_INSTRUCTIONS TO FOLLOW_: Where the lines below hold images, skip those and copy every word exactly.
*** Opening PROVIDED DATA ***
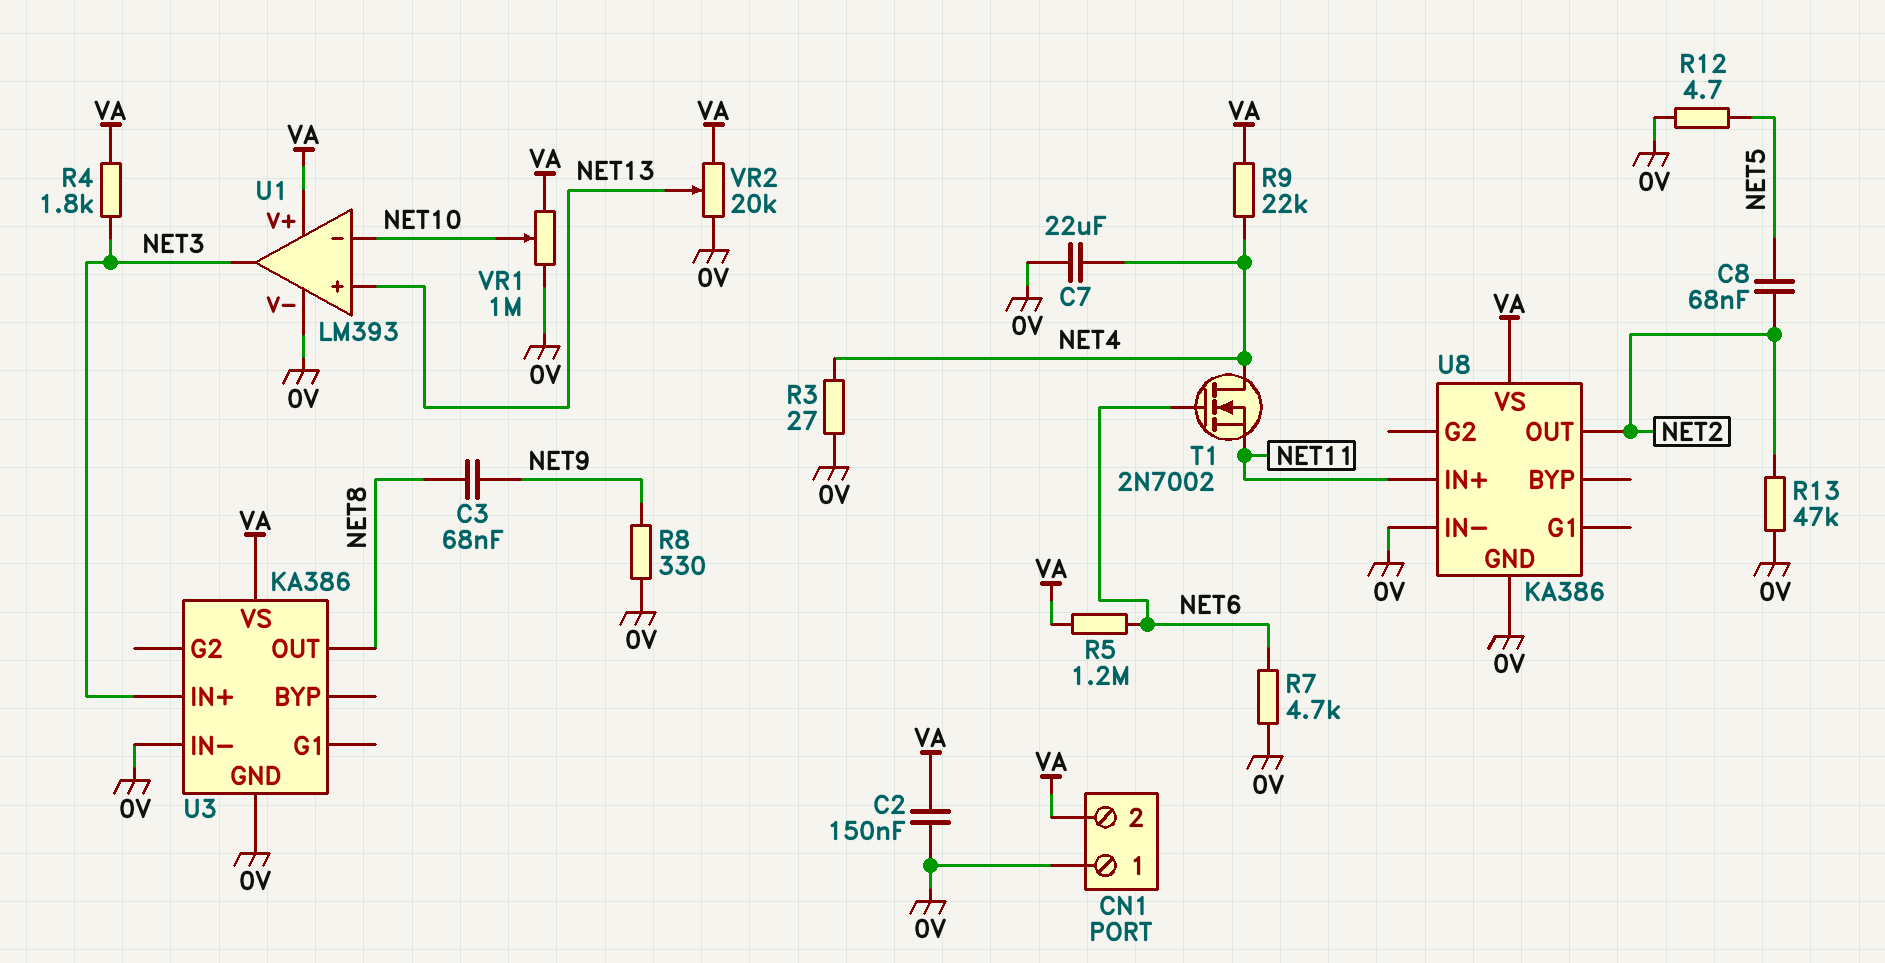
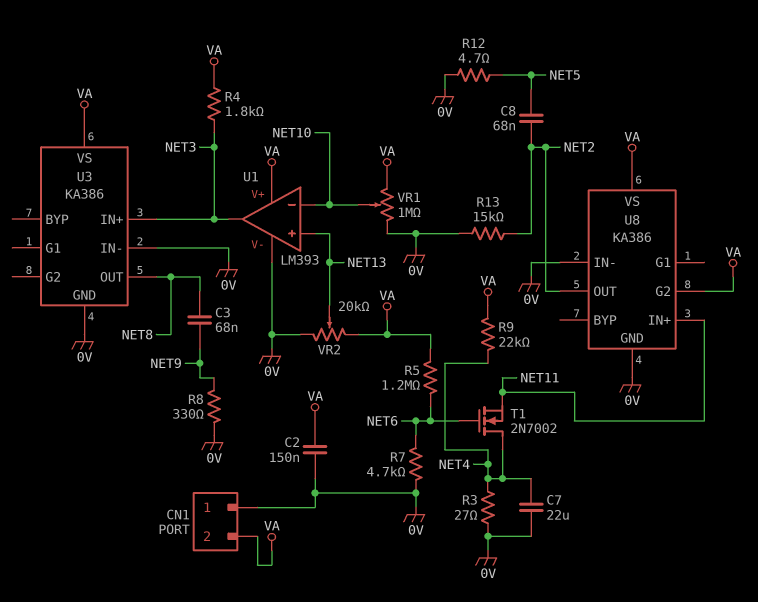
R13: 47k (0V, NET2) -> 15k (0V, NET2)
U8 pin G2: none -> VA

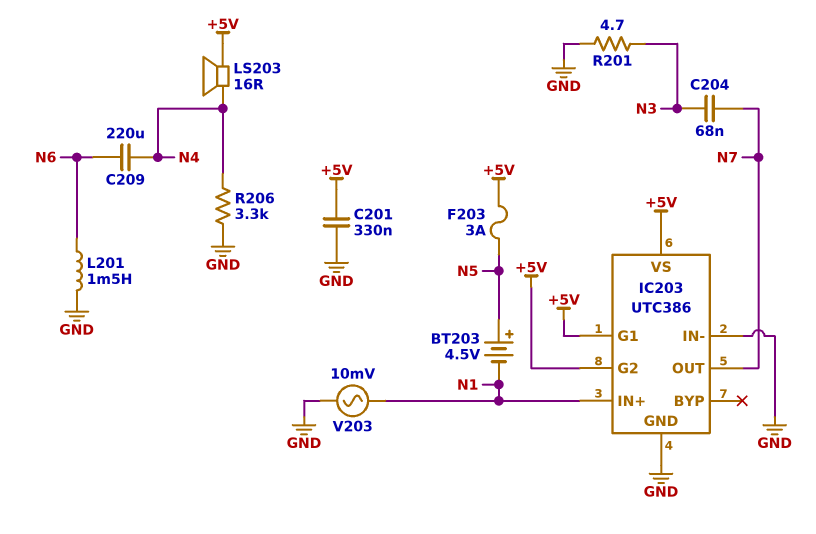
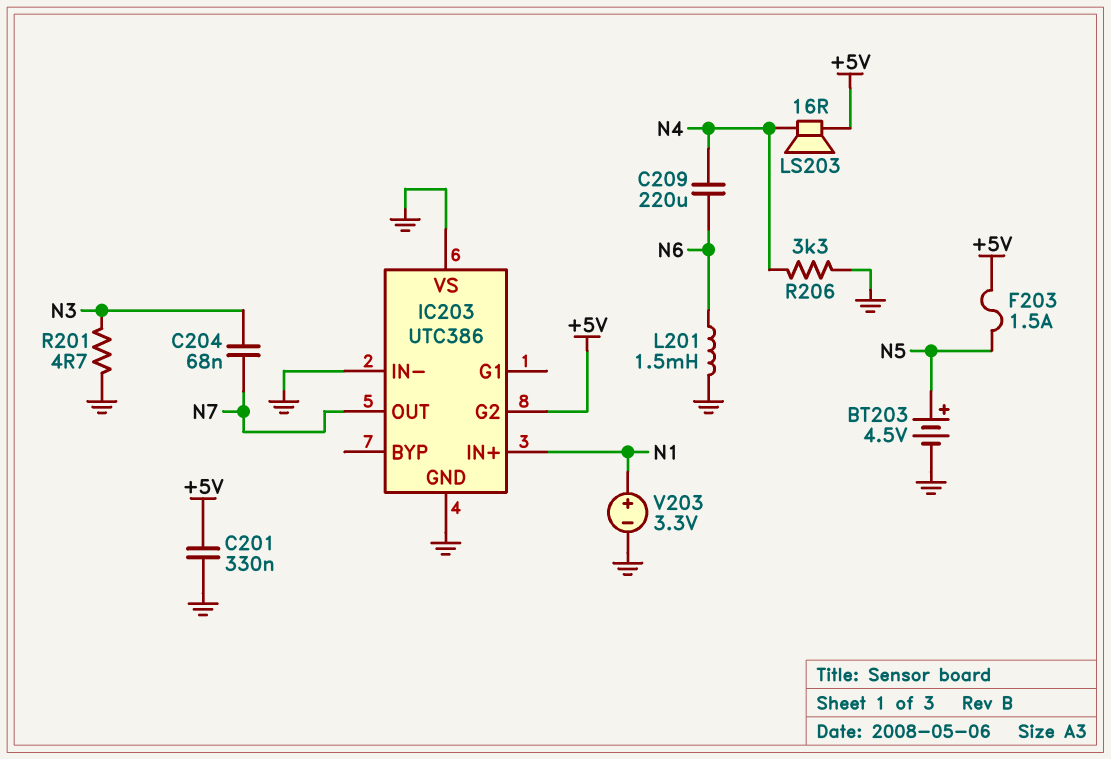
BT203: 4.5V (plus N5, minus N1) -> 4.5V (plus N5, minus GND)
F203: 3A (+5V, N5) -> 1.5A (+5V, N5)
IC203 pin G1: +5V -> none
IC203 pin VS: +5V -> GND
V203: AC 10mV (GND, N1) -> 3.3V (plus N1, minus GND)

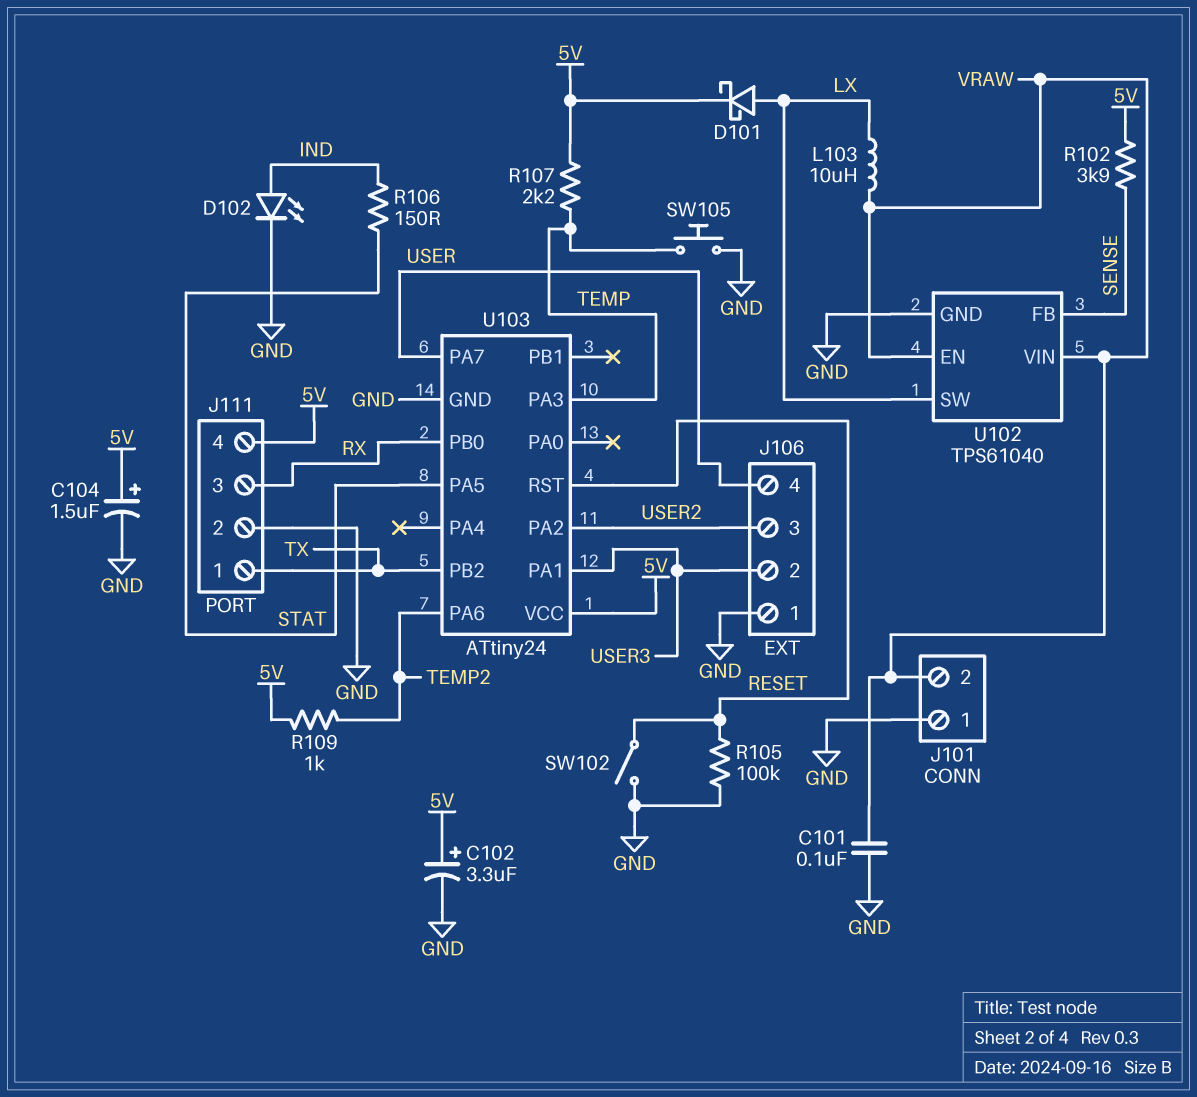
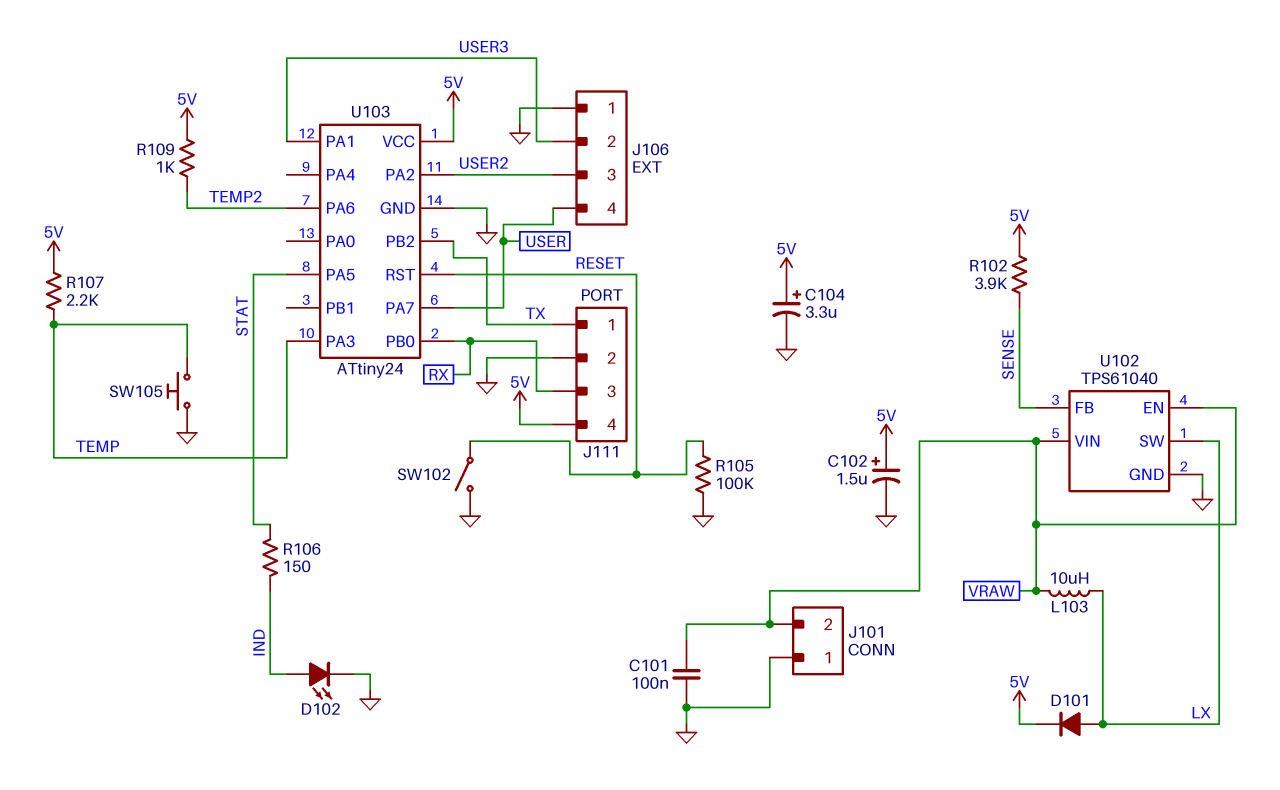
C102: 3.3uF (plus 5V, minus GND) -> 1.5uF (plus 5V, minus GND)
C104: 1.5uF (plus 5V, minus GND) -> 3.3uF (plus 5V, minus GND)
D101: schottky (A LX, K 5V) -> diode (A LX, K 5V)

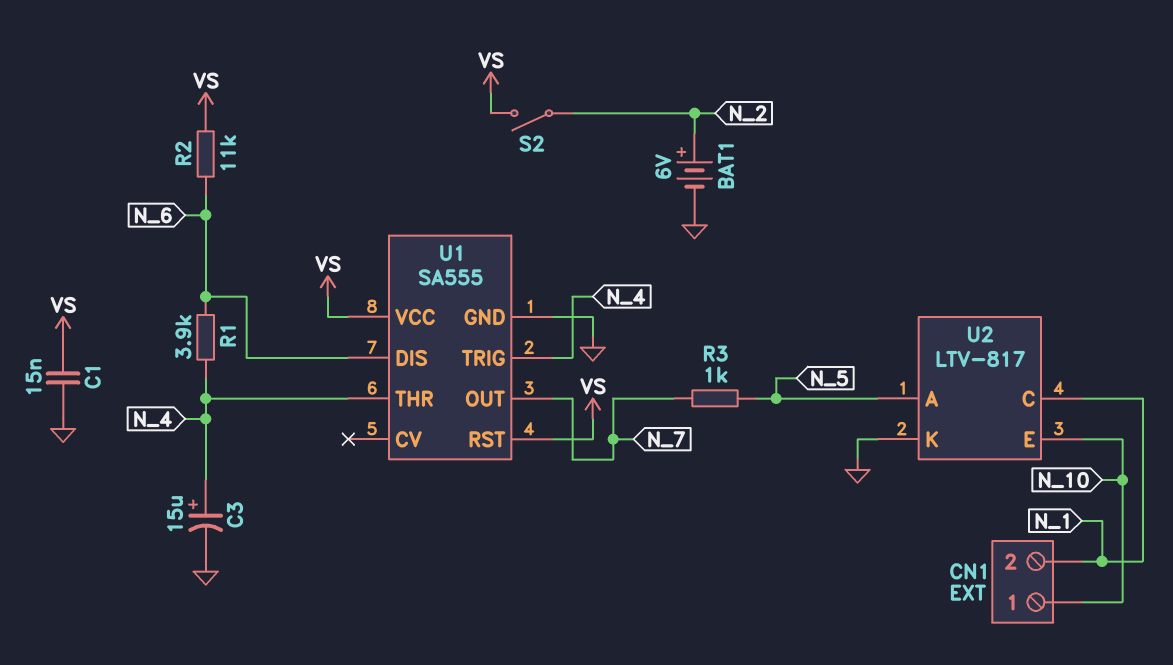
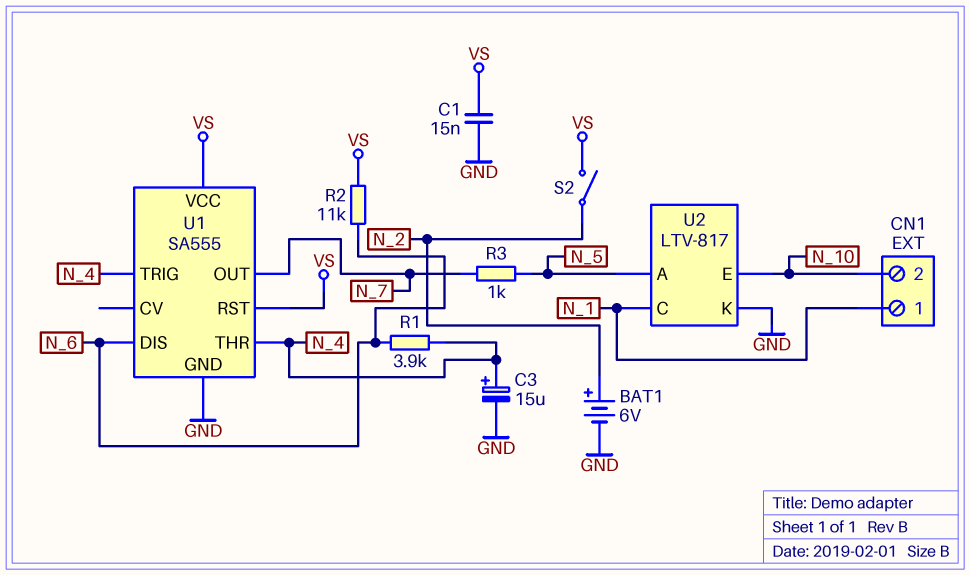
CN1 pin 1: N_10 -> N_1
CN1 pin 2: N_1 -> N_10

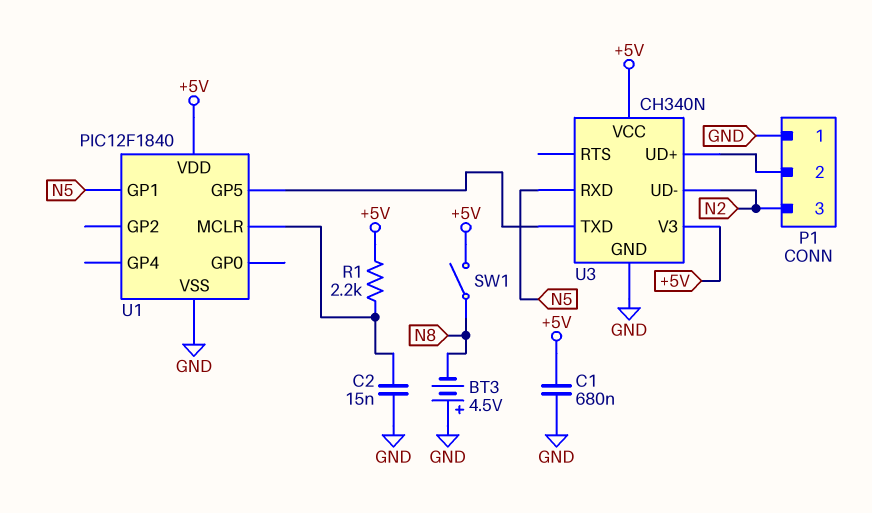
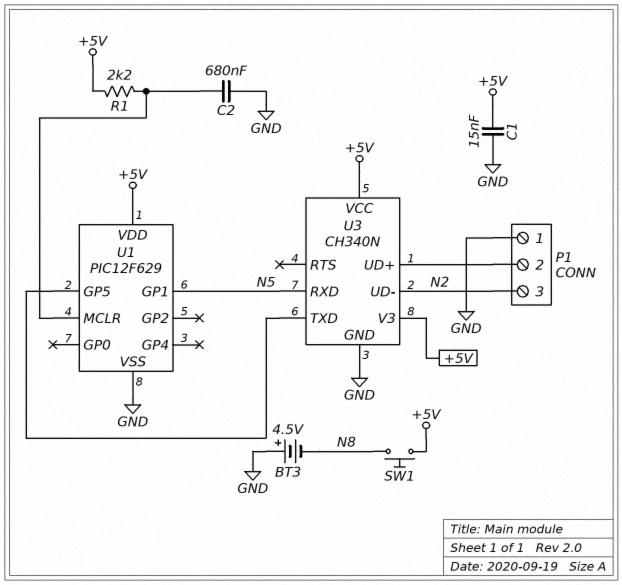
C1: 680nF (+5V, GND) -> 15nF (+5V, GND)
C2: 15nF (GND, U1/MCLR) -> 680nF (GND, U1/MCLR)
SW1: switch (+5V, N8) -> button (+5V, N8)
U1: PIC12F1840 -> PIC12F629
*** Closing PROVIDED DATA ***
_PROBLEM SOLUTION_:
R13: 47k (0V, NET2) -> 15k (0V, NET2)
U8 pin G2: none -> VA

BT203: 4.5V (plus N5, minus N1) -> 4.5V (plus N5, minus GND)
F203: 3A (+5V, N5) -> 1.5A (+5V, N5)
IC203 pin G1: +5V -> none
IC203 pin VS: +5V -> GND
V203: AC 10mV (GND, N1) -> 3.3V (plus N1, minus GND)

C102: 3.3uF (plus 5V, minus GND) -> 1.5uF (plus 5V, minus GND)
C104: 1.5uF (plus 5V, minus GND) -> 3.3uF (plus 5V, minus GND)
D101: schottky (A LX, K 5V) -> diode (A LX, K 5V)

CN1 pin 1: N_10 -> N_1
CN1 pin 2: N_1 -> N_10

C1: 680nF (+5V, GND) -> 15nF (+5V, GND)
C2: 15nF (GND, U1/MCLR) -> 680nF (GND, U1/MCLR)
SW1: switch (+5V, N8) -> button (+5V, N8)
U1: PIC12F1840 -> PIC12F629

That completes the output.